Task requirements
Read the records below and report each line in which "black" occurs.
-------------------------
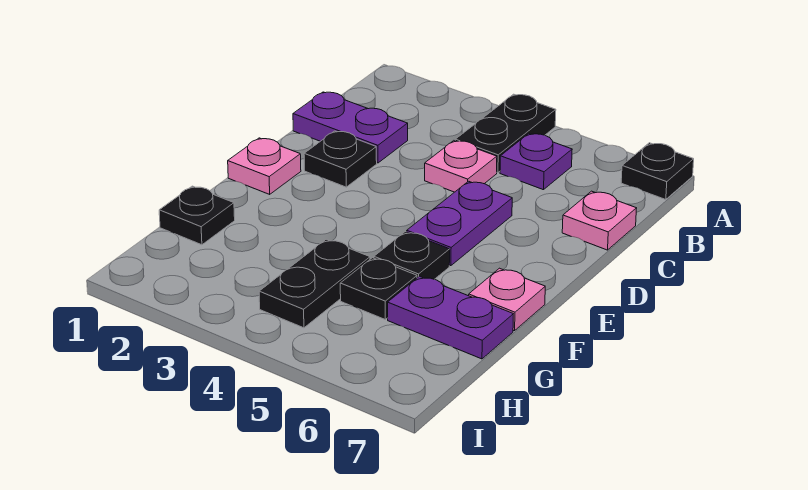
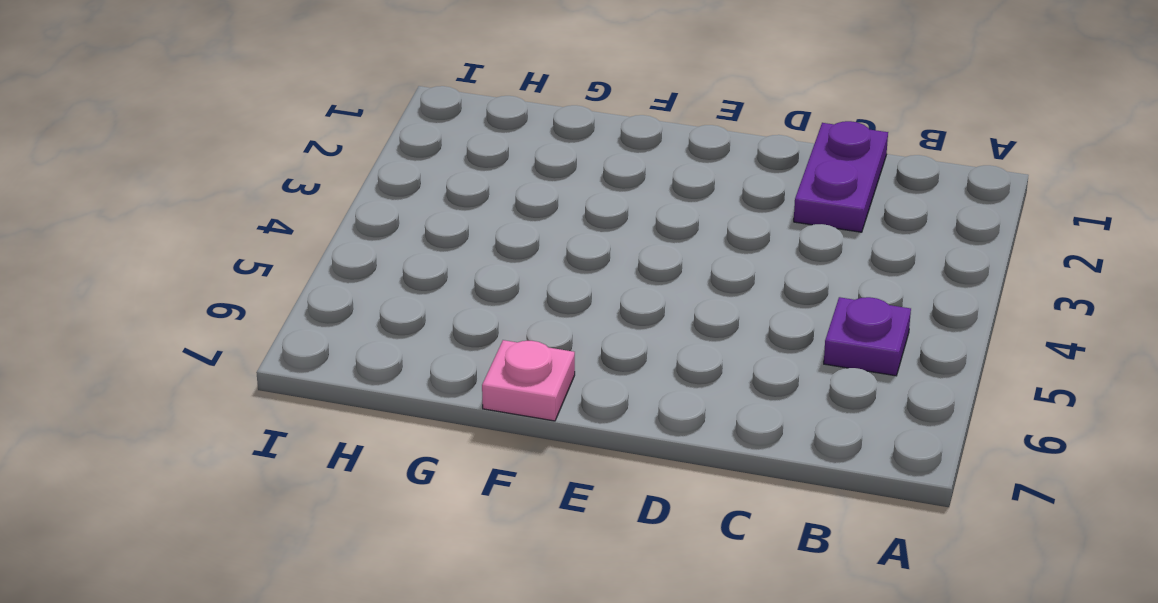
none -> black plate A4:B4 level 1
none -> black plate A7 level 1
none -> pink plate C4 level 1

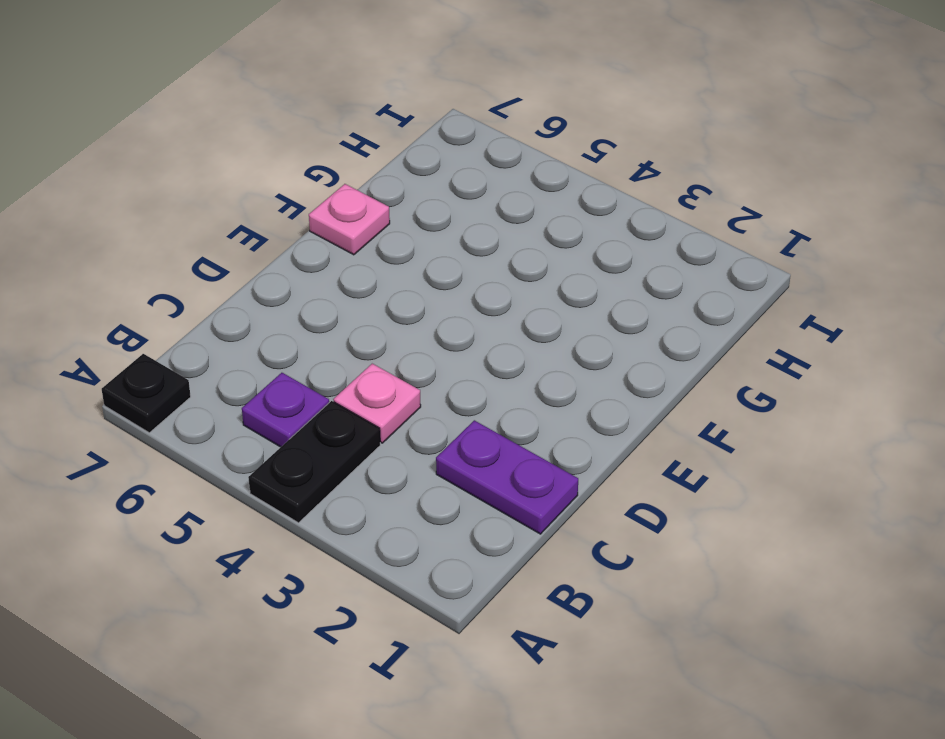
none -> pink plate C7 level 1
none -> black plate D2 level 1
none -> purple plate D5:E5 level 1

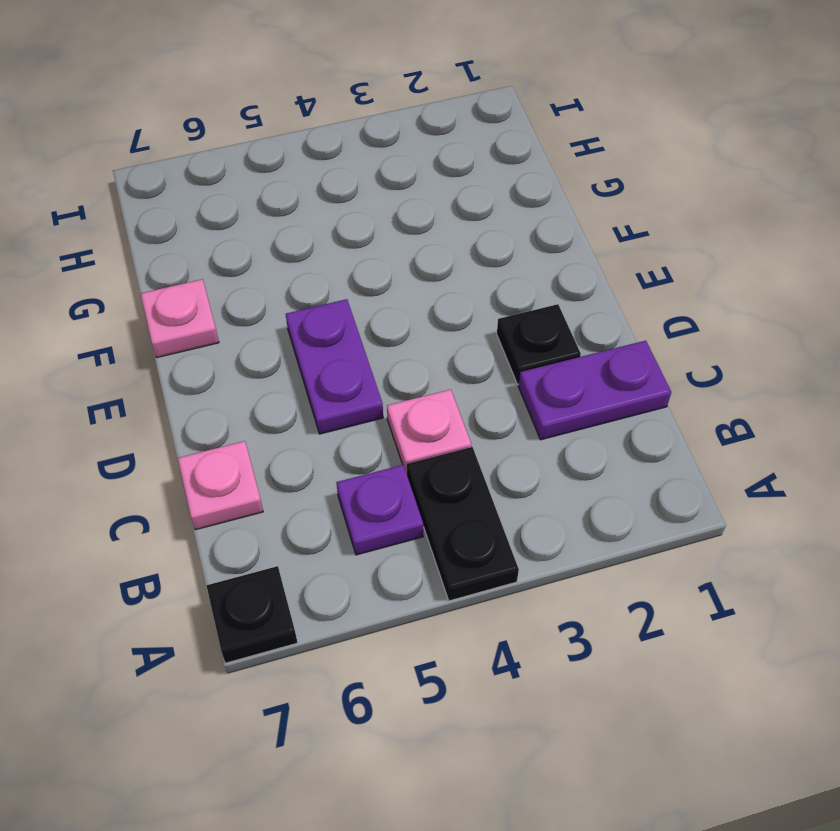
none -> pink plate E1 level 1
none -> black plate F5 level 1
none -> black plate G1 level 1

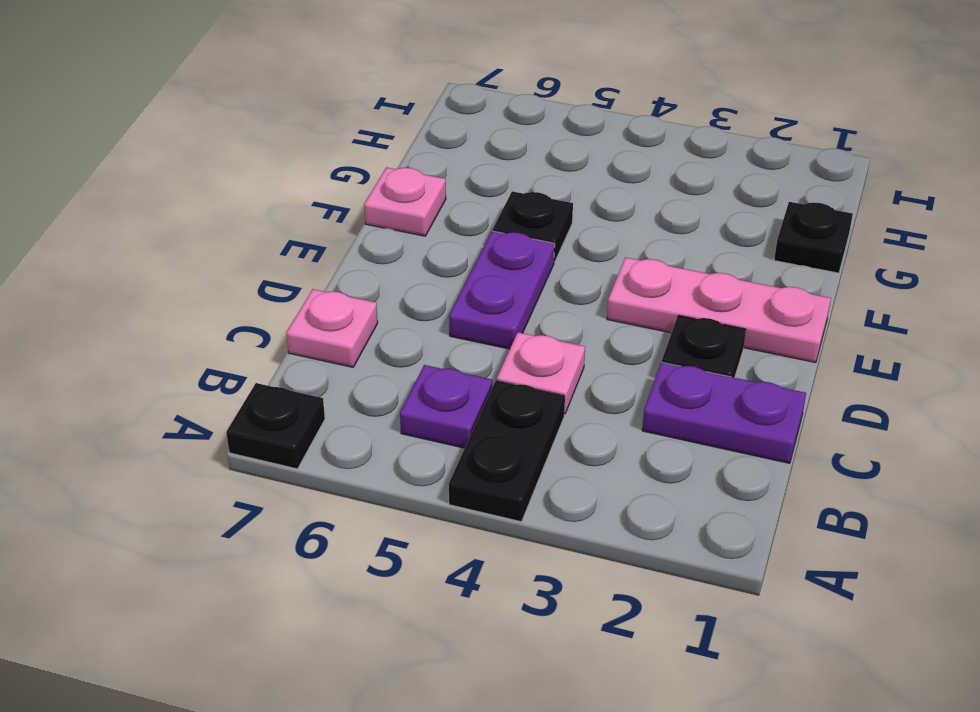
pink plate E1:E3 level 1 -> pink plate E1 level 1
none -> black plate G4:H4 level 1
none -> black plate G5 level 1
none -> purple plate G6:G7 level 1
-------------------------
Written reply
none -> black plate A4:B4 level 1
none -> black plate A7 level 1
none -> black plate D2 level 1
none -> black plate F5 level 1
none -> black plate G1 level 1
none -> black plate G4:H4 level 1
none -> black plate G5 level 1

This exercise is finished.